Pull out every line below that contains the string "volta", matching case exactly.
>> START Input rows
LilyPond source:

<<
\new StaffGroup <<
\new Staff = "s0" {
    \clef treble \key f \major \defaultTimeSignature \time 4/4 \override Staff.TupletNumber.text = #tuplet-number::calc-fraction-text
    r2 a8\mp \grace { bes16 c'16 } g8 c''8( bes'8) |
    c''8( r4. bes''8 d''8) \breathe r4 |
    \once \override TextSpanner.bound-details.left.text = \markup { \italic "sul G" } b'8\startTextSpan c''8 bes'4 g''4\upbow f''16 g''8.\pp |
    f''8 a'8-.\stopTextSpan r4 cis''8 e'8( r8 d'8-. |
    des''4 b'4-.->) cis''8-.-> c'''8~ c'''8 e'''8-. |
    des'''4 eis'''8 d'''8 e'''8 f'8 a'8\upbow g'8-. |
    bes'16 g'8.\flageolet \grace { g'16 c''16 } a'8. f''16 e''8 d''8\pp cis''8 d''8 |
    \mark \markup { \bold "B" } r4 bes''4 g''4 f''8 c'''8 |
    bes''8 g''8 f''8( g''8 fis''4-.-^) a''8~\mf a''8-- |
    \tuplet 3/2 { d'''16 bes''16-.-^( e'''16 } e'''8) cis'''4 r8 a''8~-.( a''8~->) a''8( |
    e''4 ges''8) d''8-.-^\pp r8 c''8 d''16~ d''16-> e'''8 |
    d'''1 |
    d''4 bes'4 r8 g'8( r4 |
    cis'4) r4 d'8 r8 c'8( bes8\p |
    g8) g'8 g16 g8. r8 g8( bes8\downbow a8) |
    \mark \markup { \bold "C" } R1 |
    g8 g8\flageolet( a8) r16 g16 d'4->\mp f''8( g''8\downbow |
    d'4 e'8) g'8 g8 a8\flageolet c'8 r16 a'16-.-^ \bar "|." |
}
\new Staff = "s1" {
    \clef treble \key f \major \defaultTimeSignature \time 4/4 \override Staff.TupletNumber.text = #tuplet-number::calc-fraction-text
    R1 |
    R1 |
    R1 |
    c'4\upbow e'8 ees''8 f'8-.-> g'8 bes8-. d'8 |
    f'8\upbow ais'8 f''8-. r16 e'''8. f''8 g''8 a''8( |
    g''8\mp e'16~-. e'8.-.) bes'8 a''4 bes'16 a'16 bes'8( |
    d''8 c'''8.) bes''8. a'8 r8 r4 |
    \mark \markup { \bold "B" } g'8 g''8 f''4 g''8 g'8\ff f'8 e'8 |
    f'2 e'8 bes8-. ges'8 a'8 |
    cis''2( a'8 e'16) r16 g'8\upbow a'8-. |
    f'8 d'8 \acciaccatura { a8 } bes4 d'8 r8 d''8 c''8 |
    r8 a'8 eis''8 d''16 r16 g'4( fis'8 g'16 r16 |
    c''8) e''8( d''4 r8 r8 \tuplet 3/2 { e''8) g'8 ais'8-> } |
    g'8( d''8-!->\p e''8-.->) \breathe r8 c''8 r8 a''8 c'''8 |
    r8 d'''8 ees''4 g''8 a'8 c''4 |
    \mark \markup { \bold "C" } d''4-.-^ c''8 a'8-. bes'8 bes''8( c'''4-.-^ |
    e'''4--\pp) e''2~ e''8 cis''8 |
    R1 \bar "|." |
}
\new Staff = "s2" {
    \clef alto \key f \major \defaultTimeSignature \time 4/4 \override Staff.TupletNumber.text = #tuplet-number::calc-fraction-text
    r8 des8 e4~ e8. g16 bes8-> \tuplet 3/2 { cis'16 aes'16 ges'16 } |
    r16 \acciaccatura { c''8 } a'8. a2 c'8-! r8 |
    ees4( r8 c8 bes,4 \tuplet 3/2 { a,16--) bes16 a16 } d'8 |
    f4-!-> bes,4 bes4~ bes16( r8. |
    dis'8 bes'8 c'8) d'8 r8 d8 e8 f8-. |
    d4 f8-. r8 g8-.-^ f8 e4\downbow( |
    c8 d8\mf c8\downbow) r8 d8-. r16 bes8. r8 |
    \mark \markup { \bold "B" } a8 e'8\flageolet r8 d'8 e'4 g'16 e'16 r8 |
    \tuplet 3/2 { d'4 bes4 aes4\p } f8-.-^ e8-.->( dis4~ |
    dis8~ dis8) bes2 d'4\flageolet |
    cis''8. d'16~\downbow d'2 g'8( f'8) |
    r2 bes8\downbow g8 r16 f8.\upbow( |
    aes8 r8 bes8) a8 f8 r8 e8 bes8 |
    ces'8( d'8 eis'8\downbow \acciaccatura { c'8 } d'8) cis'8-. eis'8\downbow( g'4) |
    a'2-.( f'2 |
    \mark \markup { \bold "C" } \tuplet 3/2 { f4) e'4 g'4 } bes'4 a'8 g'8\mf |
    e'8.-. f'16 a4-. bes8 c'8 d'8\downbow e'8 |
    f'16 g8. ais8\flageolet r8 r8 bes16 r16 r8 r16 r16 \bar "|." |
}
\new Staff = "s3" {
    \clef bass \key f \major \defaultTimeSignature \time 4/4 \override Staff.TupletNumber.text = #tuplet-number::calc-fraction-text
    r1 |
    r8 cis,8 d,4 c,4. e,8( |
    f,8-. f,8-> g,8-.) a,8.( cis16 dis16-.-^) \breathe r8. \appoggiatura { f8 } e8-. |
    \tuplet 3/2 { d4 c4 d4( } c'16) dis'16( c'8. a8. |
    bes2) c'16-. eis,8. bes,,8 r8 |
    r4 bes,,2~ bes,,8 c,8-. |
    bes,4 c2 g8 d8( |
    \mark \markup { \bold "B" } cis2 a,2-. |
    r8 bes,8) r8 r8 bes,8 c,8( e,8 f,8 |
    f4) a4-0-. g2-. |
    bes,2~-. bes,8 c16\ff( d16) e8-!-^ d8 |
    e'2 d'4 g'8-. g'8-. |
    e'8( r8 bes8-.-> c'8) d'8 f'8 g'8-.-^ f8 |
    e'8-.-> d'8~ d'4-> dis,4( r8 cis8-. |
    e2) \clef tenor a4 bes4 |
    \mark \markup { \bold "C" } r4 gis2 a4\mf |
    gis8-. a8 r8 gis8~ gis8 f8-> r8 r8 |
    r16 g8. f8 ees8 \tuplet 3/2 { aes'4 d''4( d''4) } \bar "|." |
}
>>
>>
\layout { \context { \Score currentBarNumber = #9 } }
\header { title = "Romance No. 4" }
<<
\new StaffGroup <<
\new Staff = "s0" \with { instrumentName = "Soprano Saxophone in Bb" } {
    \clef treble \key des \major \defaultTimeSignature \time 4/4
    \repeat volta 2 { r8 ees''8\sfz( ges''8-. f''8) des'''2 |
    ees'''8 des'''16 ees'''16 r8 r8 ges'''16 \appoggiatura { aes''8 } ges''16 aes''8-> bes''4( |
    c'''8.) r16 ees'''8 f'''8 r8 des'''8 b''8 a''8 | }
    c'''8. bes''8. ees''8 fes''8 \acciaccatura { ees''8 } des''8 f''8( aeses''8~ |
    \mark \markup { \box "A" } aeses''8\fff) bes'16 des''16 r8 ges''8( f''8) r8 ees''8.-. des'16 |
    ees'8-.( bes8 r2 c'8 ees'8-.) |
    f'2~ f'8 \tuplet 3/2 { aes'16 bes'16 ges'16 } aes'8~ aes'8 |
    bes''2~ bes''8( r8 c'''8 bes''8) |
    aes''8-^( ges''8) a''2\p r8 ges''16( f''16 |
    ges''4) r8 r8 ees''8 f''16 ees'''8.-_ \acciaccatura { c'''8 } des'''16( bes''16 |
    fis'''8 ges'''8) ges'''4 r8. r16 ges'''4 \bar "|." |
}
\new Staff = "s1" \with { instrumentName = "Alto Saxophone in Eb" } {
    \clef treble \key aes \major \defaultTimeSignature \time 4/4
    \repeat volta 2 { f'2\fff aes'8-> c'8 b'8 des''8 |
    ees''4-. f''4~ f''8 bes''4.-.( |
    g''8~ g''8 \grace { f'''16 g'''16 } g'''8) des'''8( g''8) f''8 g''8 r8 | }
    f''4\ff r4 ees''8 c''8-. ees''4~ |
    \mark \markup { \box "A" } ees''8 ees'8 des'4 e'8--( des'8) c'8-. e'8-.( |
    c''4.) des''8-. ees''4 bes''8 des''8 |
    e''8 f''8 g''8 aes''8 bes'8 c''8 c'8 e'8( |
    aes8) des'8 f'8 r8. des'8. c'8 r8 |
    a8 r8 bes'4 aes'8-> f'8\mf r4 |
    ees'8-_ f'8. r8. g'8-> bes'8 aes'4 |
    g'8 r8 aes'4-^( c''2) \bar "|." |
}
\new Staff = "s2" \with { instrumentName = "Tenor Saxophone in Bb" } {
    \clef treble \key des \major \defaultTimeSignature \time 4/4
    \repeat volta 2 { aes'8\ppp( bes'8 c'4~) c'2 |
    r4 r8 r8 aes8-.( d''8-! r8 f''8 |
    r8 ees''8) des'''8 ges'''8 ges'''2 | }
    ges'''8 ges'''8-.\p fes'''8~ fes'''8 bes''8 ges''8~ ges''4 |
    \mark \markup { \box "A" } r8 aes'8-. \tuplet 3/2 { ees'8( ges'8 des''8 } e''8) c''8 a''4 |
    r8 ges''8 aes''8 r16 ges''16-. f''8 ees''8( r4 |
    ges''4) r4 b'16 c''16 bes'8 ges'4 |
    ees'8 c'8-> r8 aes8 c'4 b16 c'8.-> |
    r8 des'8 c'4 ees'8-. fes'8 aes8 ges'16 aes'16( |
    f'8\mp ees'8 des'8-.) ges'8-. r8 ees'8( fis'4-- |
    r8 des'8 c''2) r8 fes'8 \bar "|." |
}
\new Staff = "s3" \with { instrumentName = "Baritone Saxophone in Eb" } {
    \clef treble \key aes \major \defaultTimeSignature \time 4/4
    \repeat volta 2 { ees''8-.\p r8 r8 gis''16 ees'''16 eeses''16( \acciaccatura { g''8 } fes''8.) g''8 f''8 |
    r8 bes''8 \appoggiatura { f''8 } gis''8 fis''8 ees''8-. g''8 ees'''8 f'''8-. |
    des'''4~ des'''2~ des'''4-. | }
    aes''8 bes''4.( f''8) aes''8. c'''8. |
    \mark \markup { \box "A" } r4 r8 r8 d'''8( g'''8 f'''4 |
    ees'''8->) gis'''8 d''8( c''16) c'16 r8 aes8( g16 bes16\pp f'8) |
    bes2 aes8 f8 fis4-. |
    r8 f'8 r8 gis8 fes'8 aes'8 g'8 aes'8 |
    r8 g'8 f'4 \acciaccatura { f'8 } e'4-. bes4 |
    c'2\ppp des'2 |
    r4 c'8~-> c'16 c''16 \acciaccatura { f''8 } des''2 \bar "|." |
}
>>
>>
>> END Input rows
Worked answer:
    \repeat volta 2 { r8 ees''8\sfz( ges''8-. f''8) des'''2 |
    \repeat volta 2 { f'2\fff aes'8-> c'8 b'8 des''8 |
    \repeat volta 2 { aes'8\ppp( bes'8 c'4~) c'2 |
    \repeat volta 2 { ees''8-.\p r8 r8 gis''16 ees'''16 eeses''16( \acciaccatura { g''8 } fes''8.) g''8 f''8 |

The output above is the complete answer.